| Aim of the task |
Below are records to reproduce in full; copy them exactly but keep the pictures out.

| Records from a data source |
☆ ☆ ☆ ☆

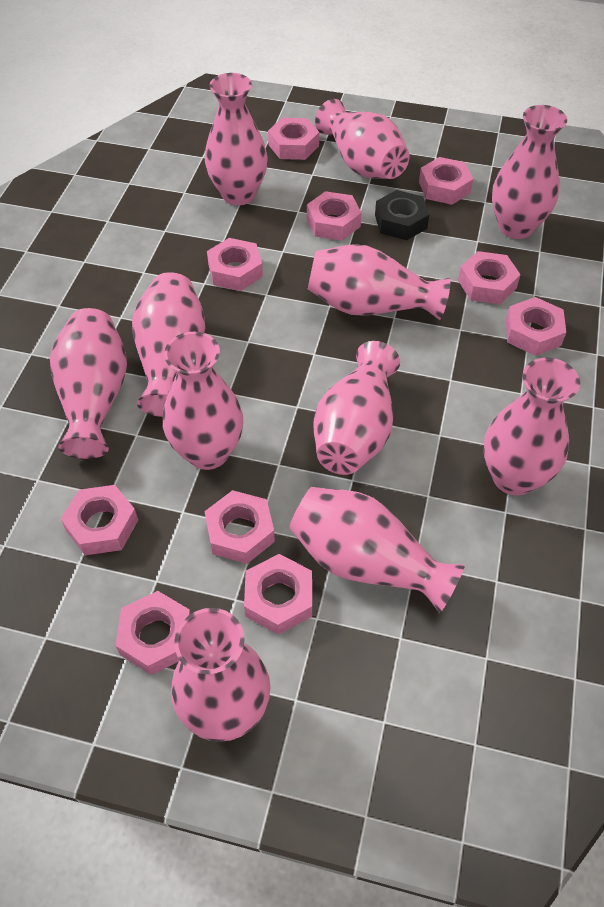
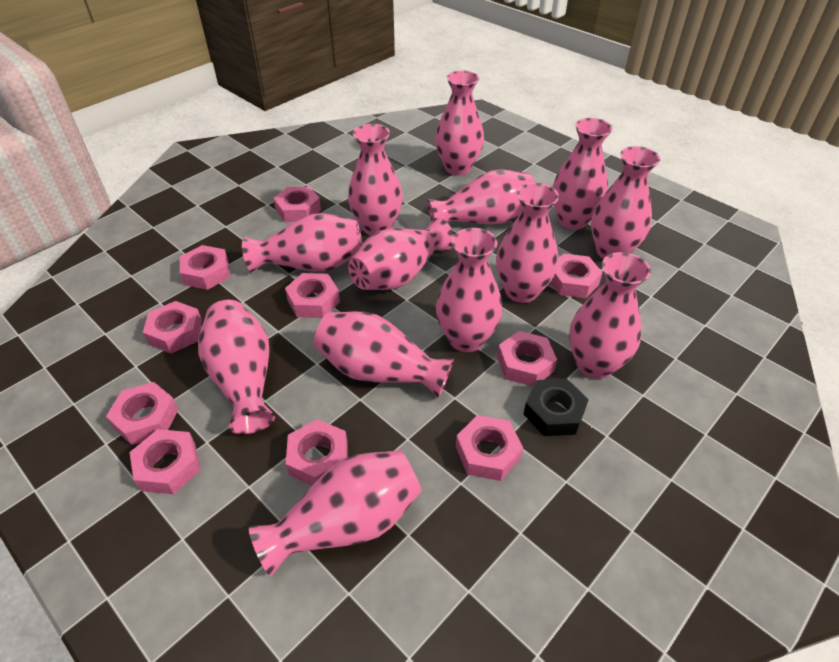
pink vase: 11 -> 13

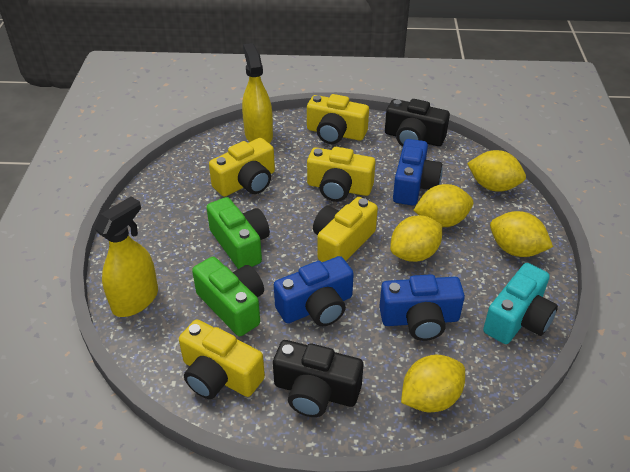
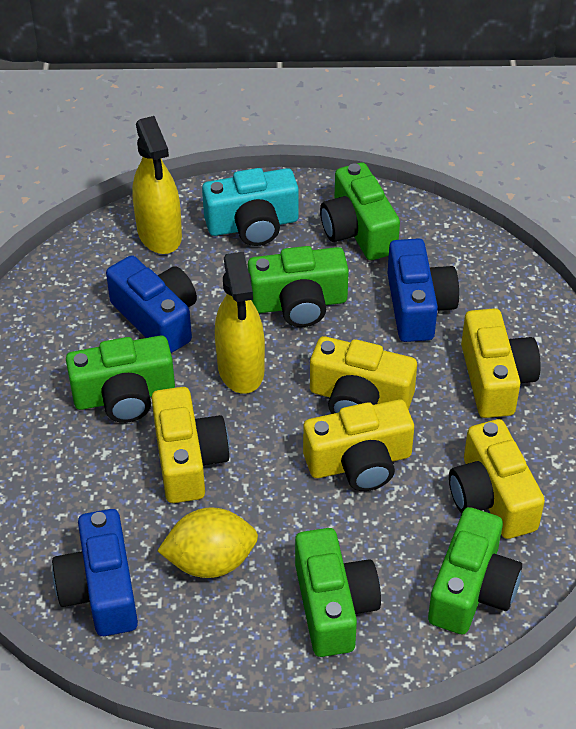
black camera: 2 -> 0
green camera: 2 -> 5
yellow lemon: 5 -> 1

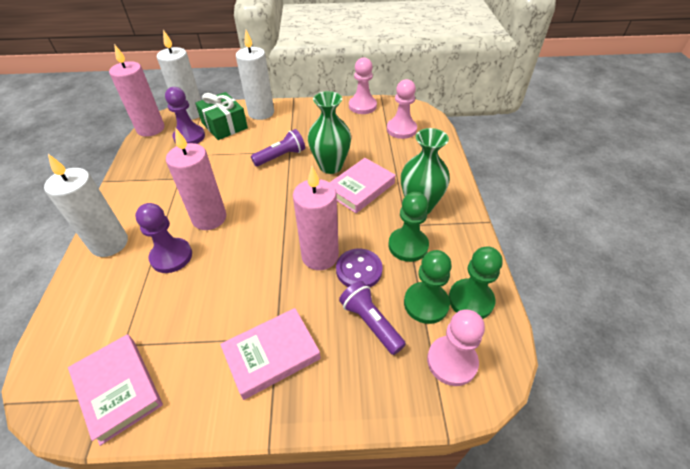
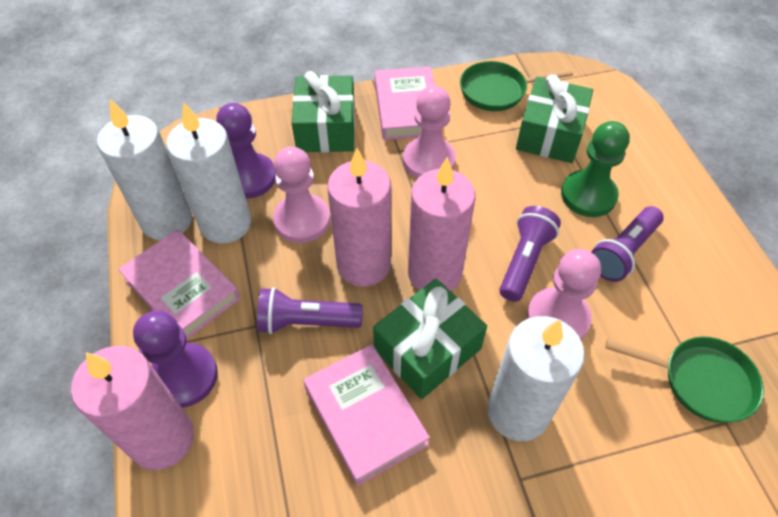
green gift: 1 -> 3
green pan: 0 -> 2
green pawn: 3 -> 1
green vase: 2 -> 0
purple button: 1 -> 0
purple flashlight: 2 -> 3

☆ ☆ ☆ ☆

| Response to this exercise |
pink vase: 11 -> 13

black camera: 2 -> 0
green camera: 2 -> 5
yellow lemon: 5 -> 1

green gift: 1 -> 3
green pan: 0 -> 2
green pawn: 3 -> 1
green vase: 2 -> 0
purple button: 1 -> 0
purple flashlight: 2 -> 3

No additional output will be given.